==== Material for the task
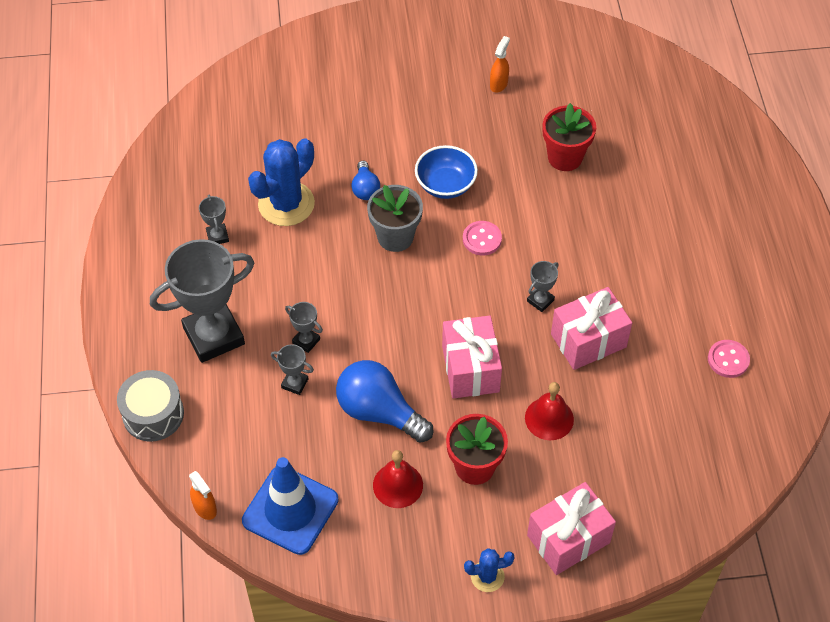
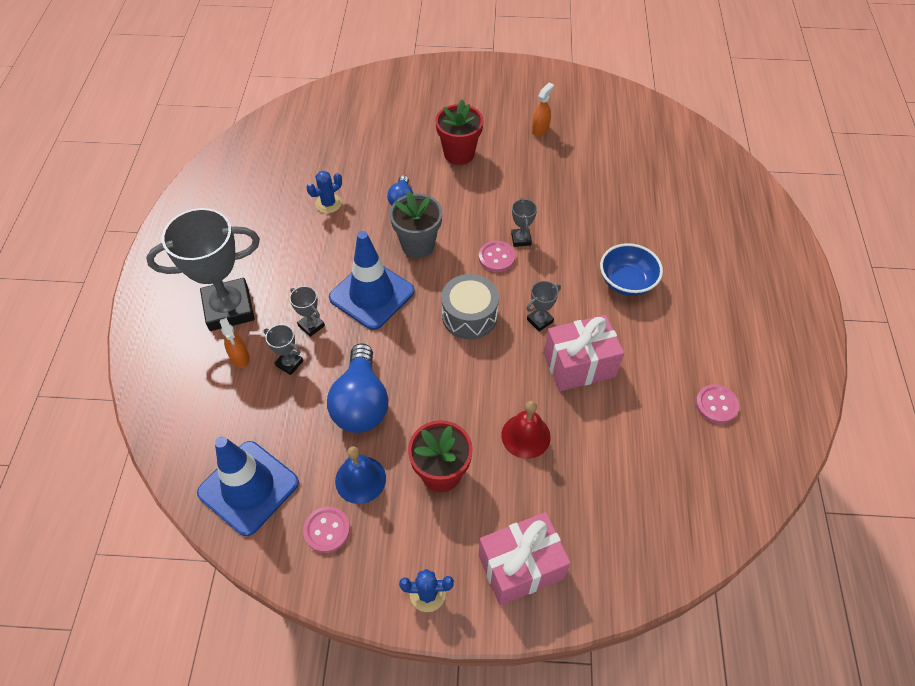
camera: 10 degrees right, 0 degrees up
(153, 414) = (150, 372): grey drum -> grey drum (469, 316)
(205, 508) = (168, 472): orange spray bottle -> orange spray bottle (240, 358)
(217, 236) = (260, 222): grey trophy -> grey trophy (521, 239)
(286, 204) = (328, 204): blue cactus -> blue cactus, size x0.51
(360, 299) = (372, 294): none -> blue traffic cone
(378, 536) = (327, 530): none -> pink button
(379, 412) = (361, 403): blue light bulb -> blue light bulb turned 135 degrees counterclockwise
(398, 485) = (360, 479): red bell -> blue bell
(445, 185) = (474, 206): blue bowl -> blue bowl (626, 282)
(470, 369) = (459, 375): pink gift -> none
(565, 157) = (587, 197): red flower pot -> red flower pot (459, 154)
========
==== Material for the task
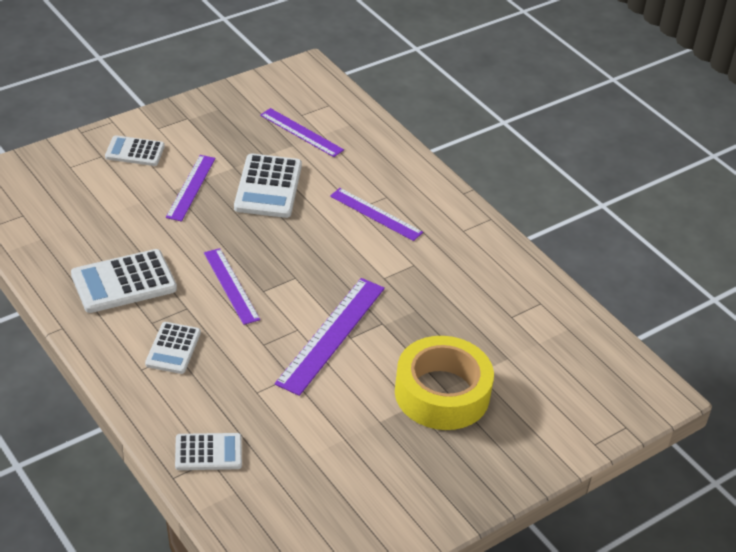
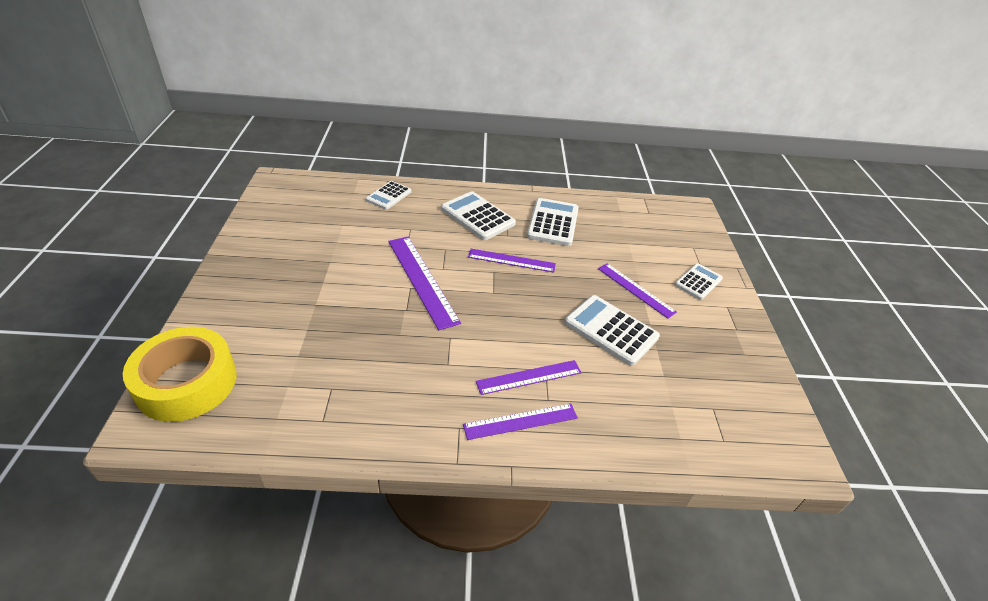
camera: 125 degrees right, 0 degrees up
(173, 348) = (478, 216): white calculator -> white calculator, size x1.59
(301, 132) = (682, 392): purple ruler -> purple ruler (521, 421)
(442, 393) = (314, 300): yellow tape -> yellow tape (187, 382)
========
What is needed. Within the listing above, locate the line containing "(205, 508) = (168, 472): orange" and the line containing "(565, 157) = (587, 197): red". Reproduce those two lines and all lines between them exactly, with nothing added.

Expected answer.
(205, 508) = (168, 472): orange spray bottle -> orange spray bottle (240, 358)
(217, 236) = (260, 222): grey trophy -> grey trophy (521, 239)
(286, 204) = (328, 204): blue cactus -> blue cactus, size x0.51
(360, 299) = (372, 294): none -> blue traffic cone
(378, 536) = (327, 530): none -> pink button
(379, 412) = (361, 403): blue light bulb -> blue light bulb turned 135 degrees counterclockwise
(398, 485) = (360, 479): red bell -> blue bell
(445, 185) = (474, 206): blue bowl -> blue bowl (626, 282)
(470, 369) = (459, 375): pink gift -> none
(565, 157) = (587, 197): red flower pot -> red flower pot (459, 154)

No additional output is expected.